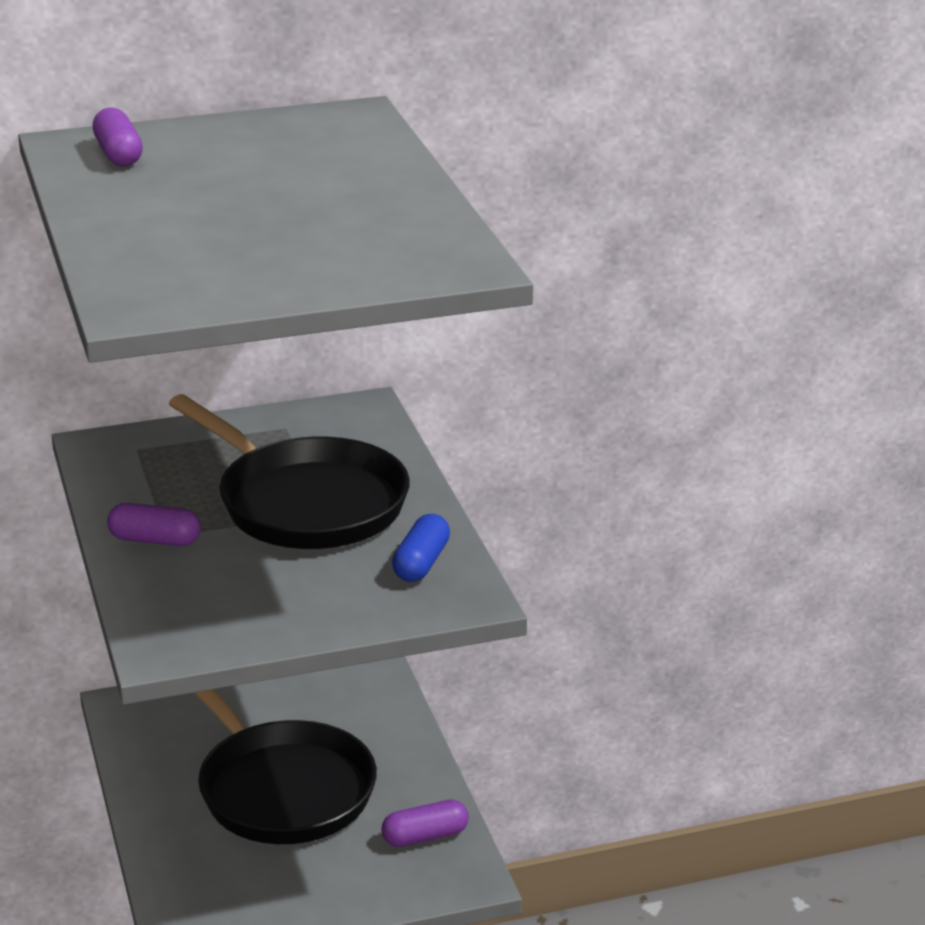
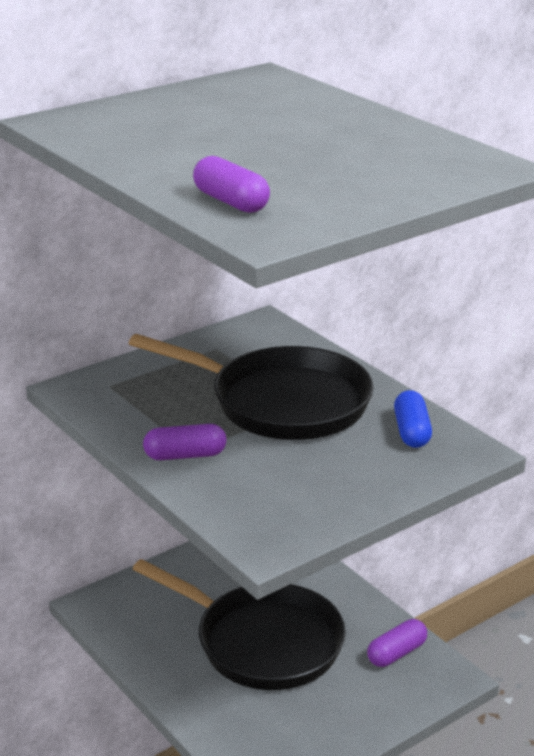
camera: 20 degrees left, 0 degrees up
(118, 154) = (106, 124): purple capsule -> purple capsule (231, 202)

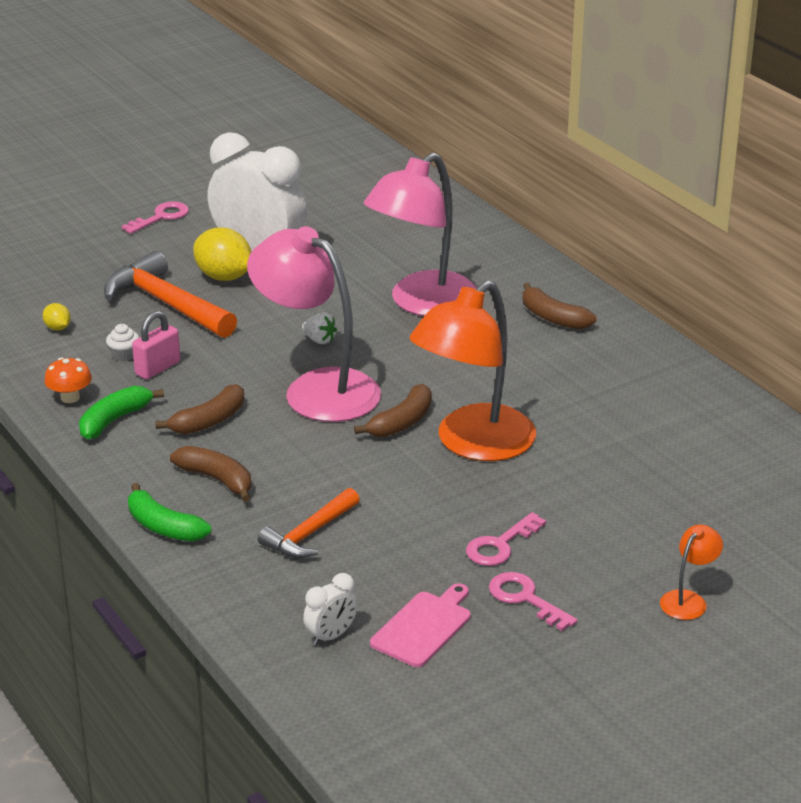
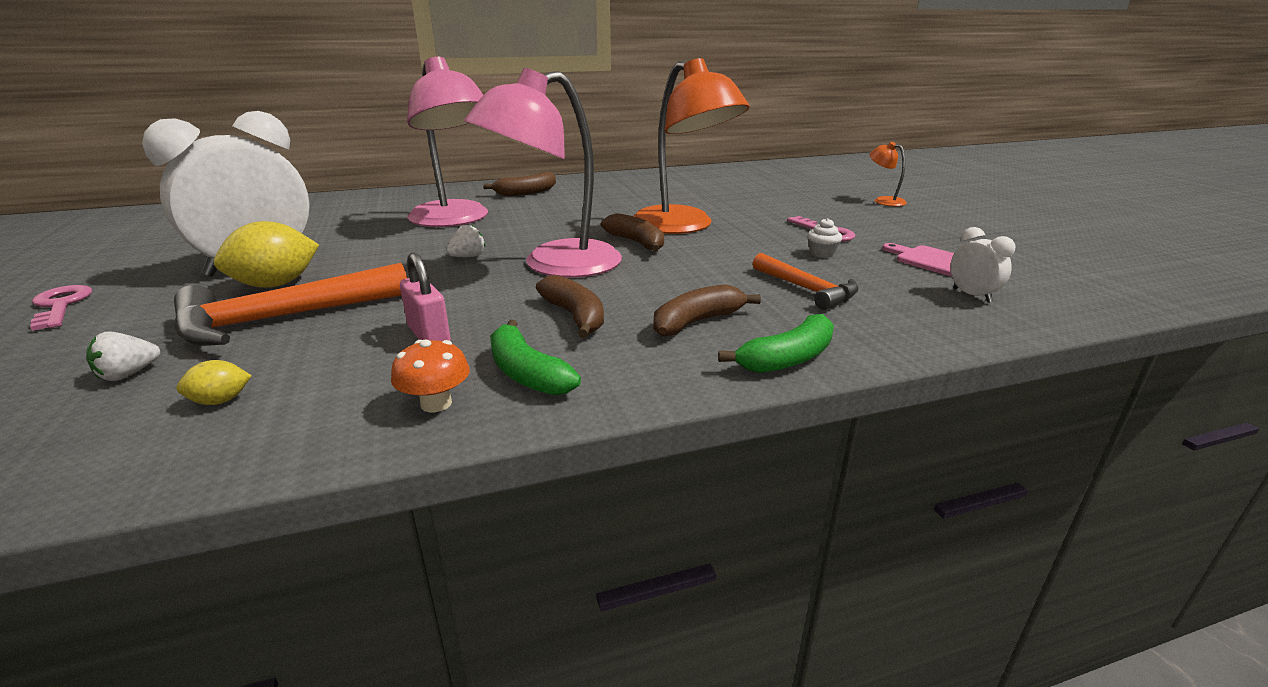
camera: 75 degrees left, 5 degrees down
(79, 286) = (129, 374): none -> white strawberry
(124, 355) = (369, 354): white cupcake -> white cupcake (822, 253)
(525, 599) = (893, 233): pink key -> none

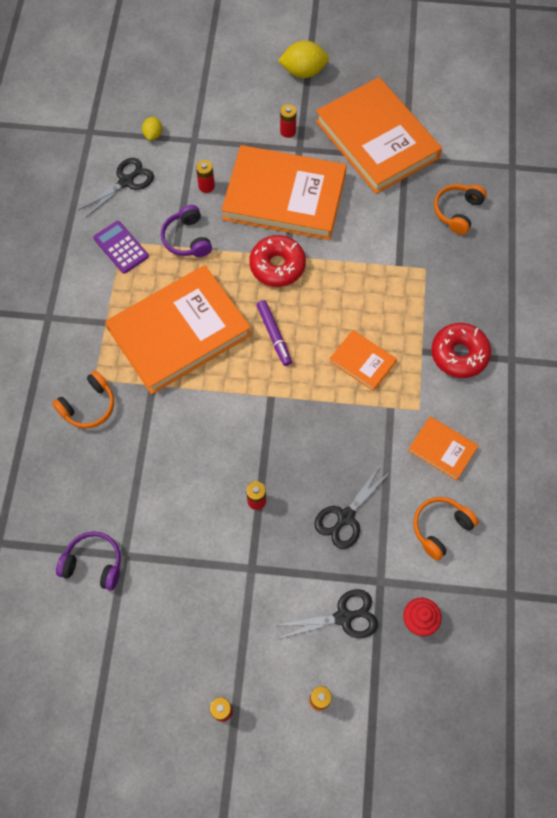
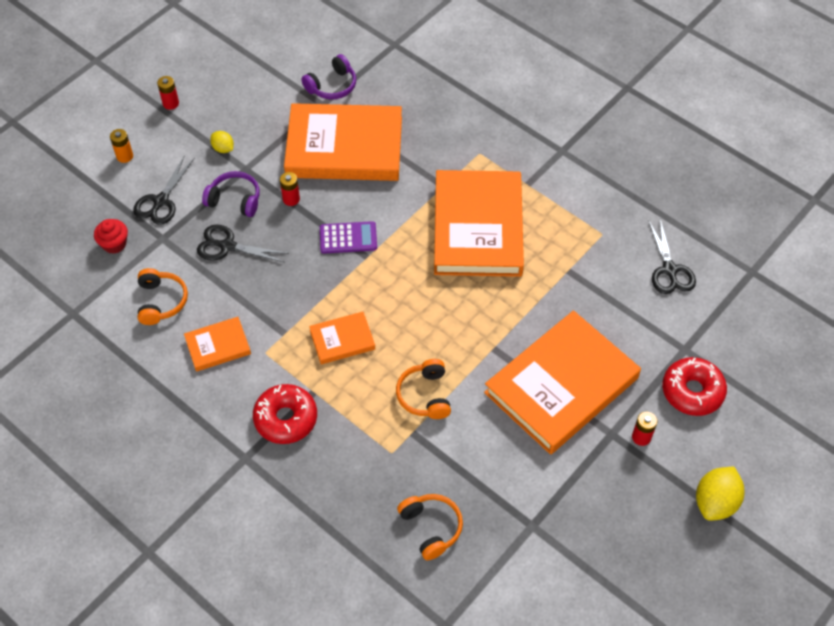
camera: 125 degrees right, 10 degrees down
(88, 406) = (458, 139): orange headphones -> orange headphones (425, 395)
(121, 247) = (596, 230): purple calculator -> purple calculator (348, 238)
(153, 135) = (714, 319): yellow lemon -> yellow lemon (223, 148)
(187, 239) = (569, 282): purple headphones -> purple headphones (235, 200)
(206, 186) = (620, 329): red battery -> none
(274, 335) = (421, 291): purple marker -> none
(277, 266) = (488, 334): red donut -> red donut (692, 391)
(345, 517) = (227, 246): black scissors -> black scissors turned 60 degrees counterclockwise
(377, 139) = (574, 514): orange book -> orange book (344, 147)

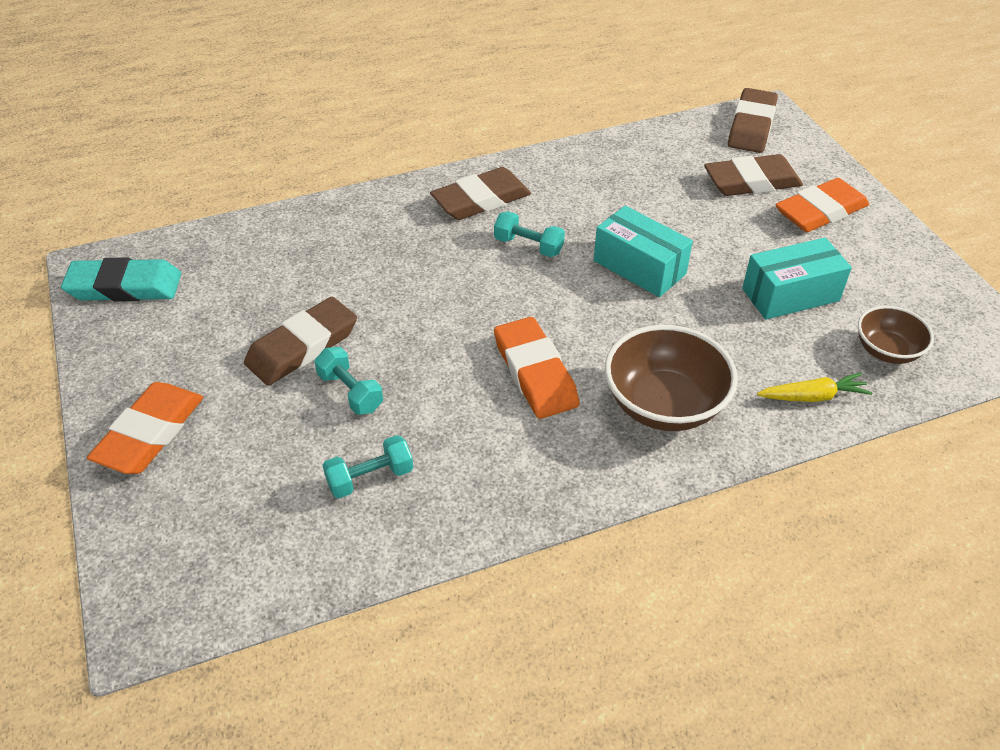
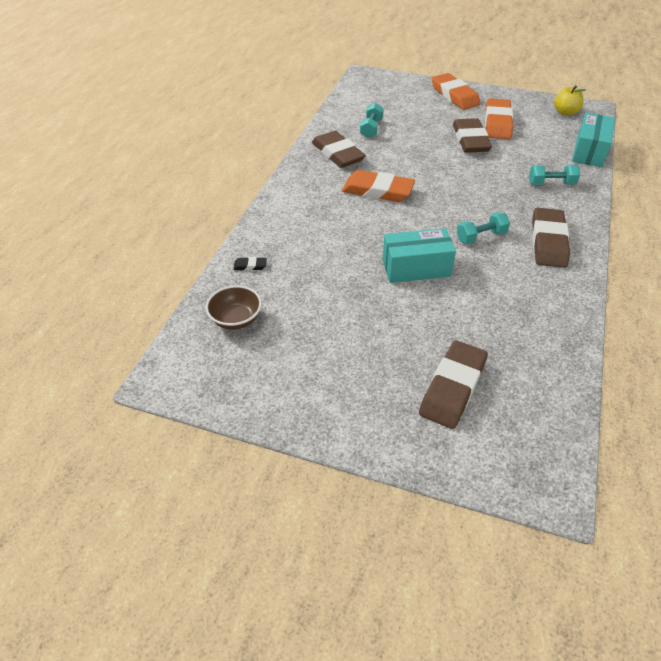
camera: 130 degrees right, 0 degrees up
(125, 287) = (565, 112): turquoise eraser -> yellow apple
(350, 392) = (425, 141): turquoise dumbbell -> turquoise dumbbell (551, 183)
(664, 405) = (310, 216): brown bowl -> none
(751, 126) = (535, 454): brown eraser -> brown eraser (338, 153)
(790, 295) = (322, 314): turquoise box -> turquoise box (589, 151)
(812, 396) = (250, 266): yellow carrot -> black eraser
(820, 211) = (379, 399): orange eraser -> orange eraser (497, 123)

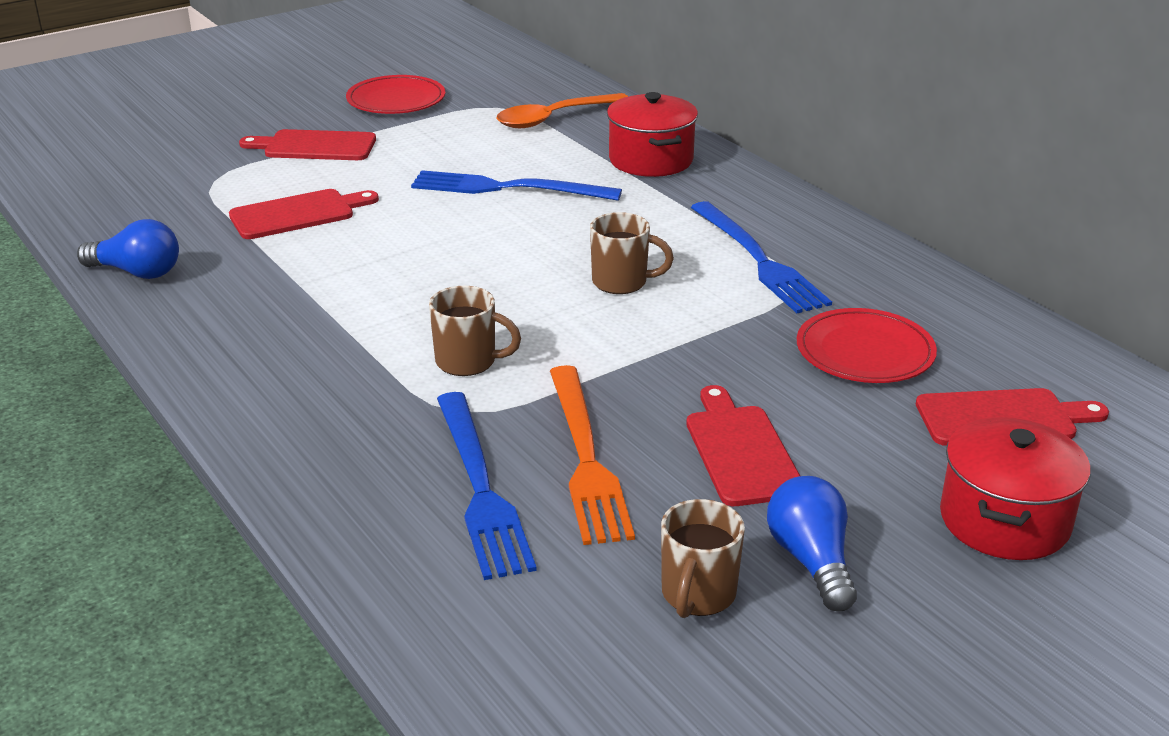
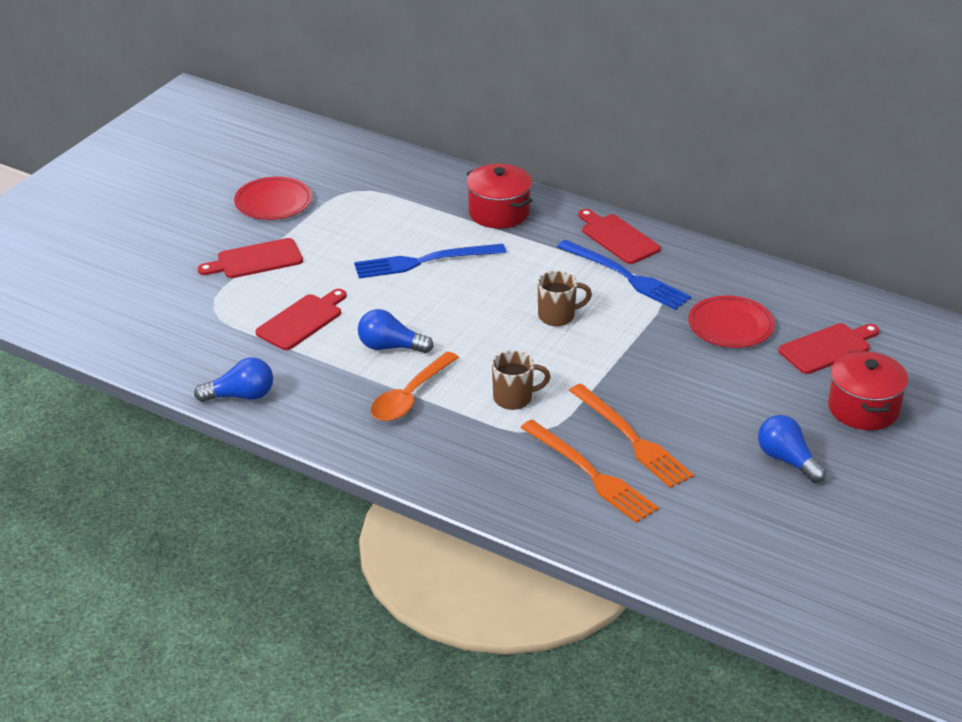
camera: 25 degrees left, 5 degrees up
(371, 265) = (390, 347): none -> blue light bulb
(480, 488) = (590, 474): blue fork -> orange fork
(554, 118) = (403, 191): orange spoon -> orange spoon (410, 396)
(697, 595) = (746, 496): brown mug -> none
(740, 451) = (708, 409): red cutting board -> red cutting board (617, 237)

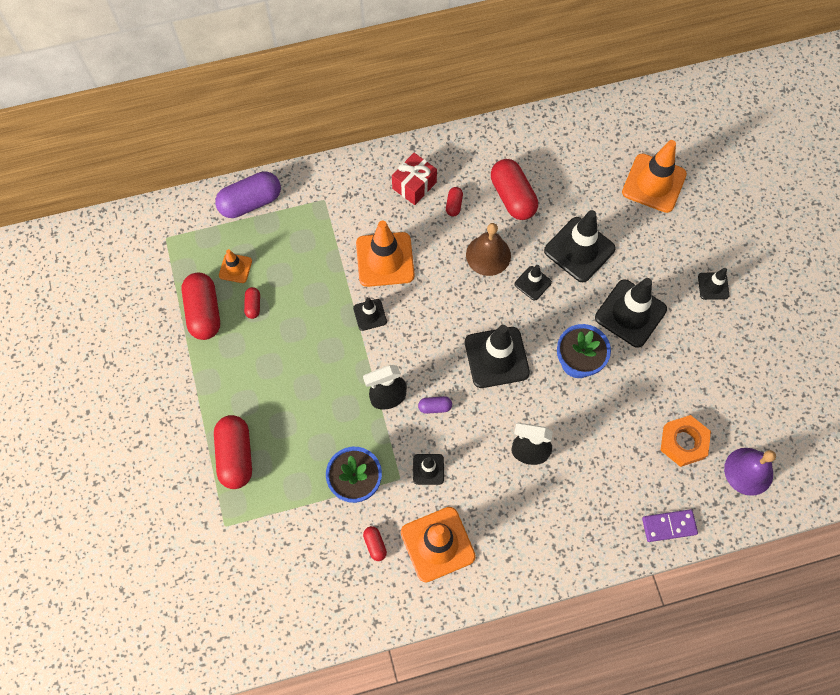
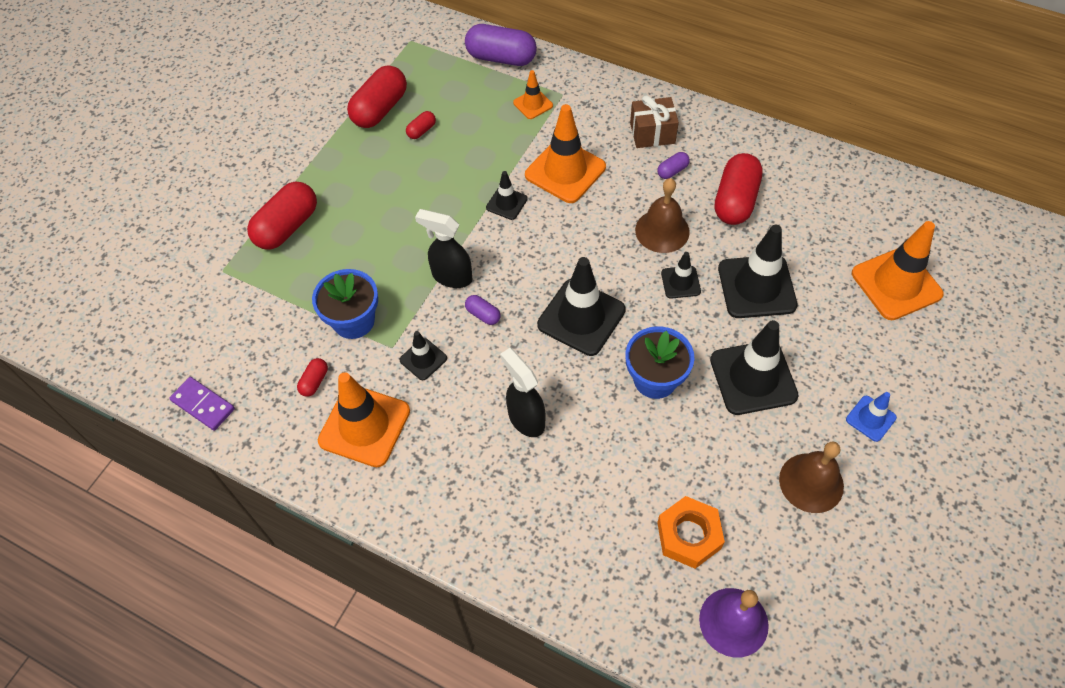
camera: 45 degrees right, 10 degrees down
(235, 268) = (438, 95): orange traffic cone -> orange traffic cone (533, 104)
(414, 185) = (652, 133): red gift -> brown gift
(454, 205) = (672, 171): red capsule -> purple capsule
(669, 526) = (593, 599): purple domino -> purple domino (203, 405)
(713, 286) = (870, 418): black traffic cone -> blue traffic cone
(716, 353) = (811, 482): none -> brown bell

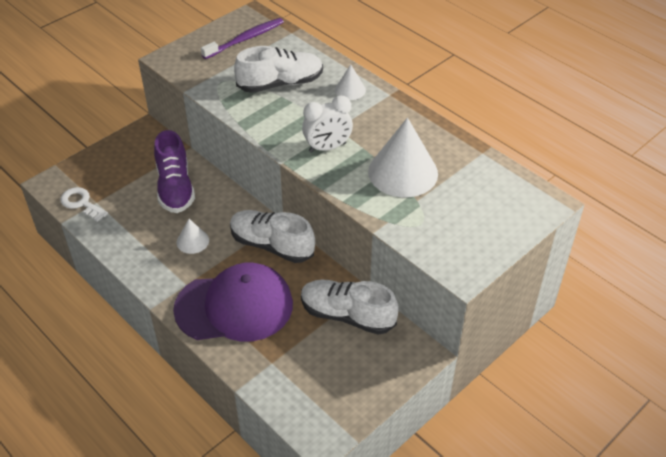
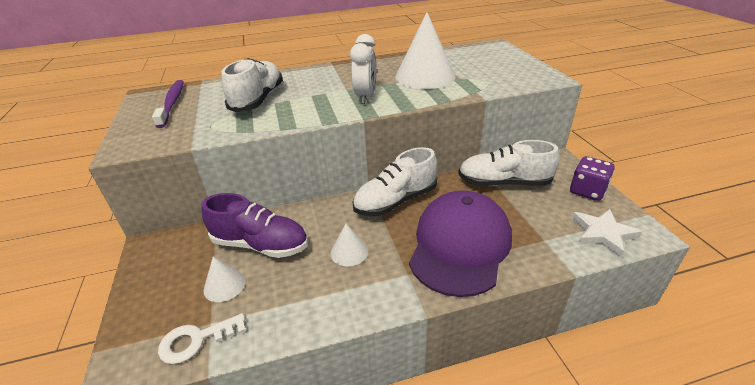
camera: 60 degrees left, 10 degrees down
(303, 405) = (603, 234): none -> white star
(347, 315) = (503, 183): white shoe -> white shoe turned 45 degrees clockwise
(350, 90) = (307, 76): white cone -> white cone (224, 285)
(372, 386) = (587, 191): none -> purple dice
----------------------------------------
Exercise details:
Each entry is to be output exactly, and no picture is to appear.

Exercise response:
camera: 20 degrees left, 0 degrees up
(118, 154) = (106, 124): purple capsule -> purple capsule (231, 202)

camera: 75 degrees left, 5 degrees down
(79, 286) = (129, 374): none -> white strawberry
(124, 355) = (369, 354): white cupcake -> white cupcake (822, 253)
(525, 599) = (893, 233): pink key -> none

camera: 125 degrees right, 10 degrees down
(88, 406) = (458, 139): orange headphones -> orange headphones (425, 395)
(121, 247) = (596, 230): purple calculator -> purple calculator (348, 238)
(153, 135) = (714, 319): yellow lemon -> yellow lemon (223, 148)
(187, 239) = (569, 282): purple headphones -> purple headphones (235, 200)
(206, 186) = (620, 329): red battery -> none
(274, 335) = (421, 291): purple marker -> none
(277, 266) = (488, 334): red donut -> red donut (692, 391)
(345, 517) = (227, 246): black scissors -> black scissors turned 60 degrees counterclockwise
(377, 139) = (574, 514): orange book -> orange book (344, 147)

camera: 130 degrees right, 0 degrees up
(125, 287) = (565, 112): turquoise eraser -> yellow apple
(350, 392) = (425, 141): turquoise dumbbell -> turquoise dumbbell (551, 183)
(664, 405) = (310, 216): brown bowl -> none
(751, 126) = (535, 454): brown eraser -> brown eraser (338, 153)
(790, 295) = (322, 314): turquoise box -> turquoise box (589, 151)
(812, 396) = (250, 266): yellow carrot -> black eraser
(820, 211) = (379, 399): orange eraser -> orange eraser (497, 123)

camera: 25 degrees left, 5 degrees up
(371, 265) = (390, 347): none -> blue light bulb
(480, 488) = (590, 474): blue fork -> orange fork
(554, 118) = (403, 191): orange spoon -> orange spoon (410, 396)
(697, 595) = (746, 496): brown mug -> none
(740, 451) = (708, 409): red cutting board -> red cutting board (617, 237)

camera: 45 degrees right, 10 degrees down
(235, 268) = (438, 95): orange traffic cone -> orange traffic cone (533, 104)
(414, 185) = (652, 133): red gift -> brown gift
(454, 205) = (672, 171): red capsule -> purple capsule
(669, 526) = (593, 599): purple domino -> purple domino (203, 405)
(713, 286) = (870, 418): black traffic cone -> blue traffic cone
(716, 353) = (811, 482): none -> brown bell

camera: 60 degrees left, 10 degrees down
(303, 405) = (603, 234): none -> white star
(347, 315) = (503, 183): white shoe -> white shoe turned 45 degrees clockwise
(350, 90) = (307, 76): white cone -> white cone (224, 285)
(372, 386) = (587, 191): none -> purple dice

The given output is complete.